** EXERCISE BRIEF **
Filter the records below for the word "cutting". Copy each line that holds it.

** DATA RECORDS **

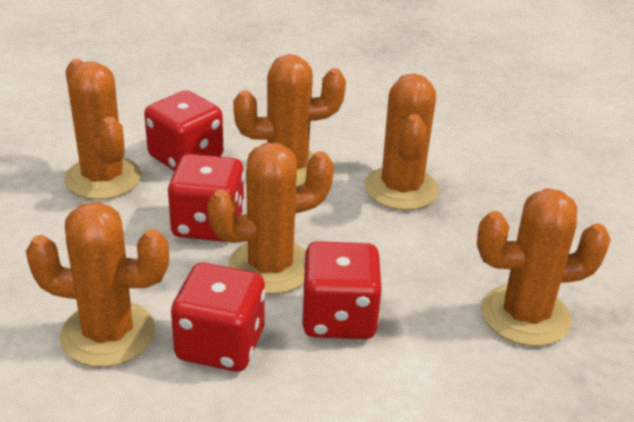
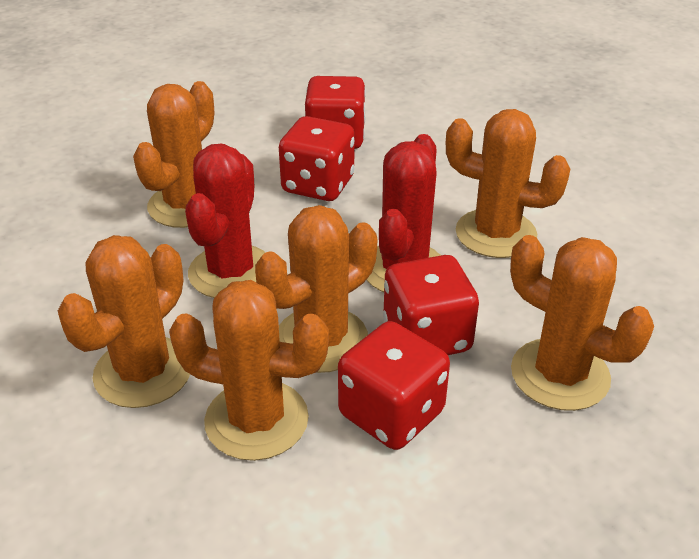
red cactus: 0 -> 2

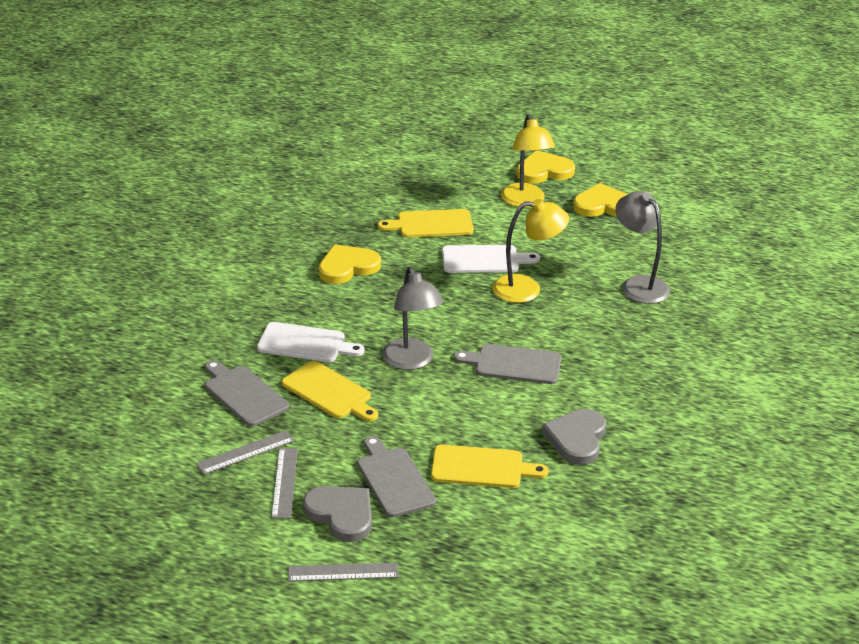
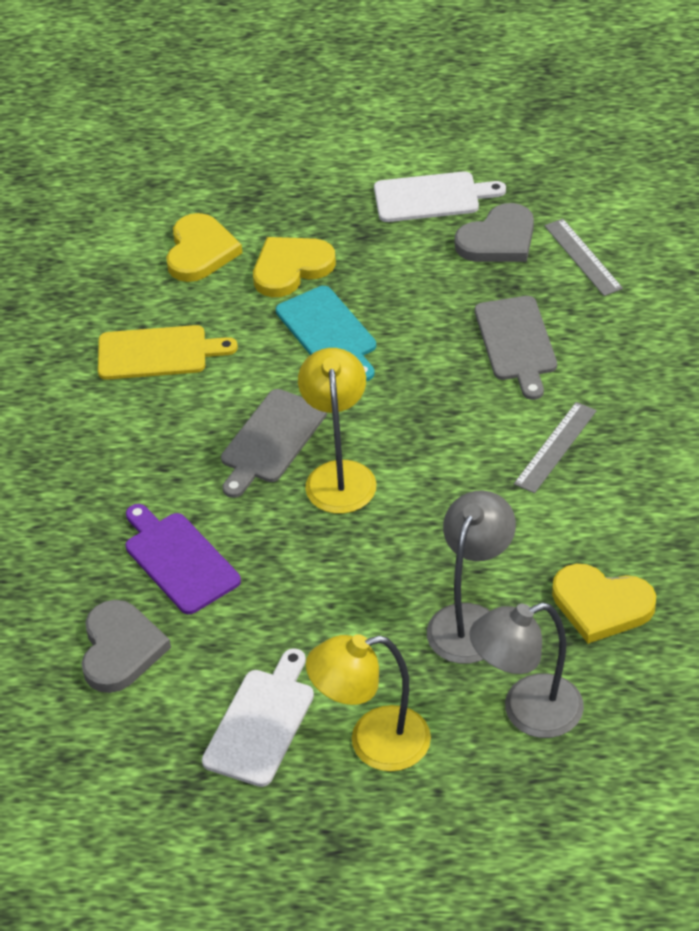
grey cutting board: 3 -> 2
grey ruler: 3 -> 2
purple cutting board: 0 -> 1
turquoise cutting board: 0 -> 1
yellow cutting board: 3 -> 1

** REPLY **
grey cutting board: 3 -> 2
purple cutting board: 0 -> 1
turquoise cutting board: 0 -> 1
yellow cutting board: 3 -> 1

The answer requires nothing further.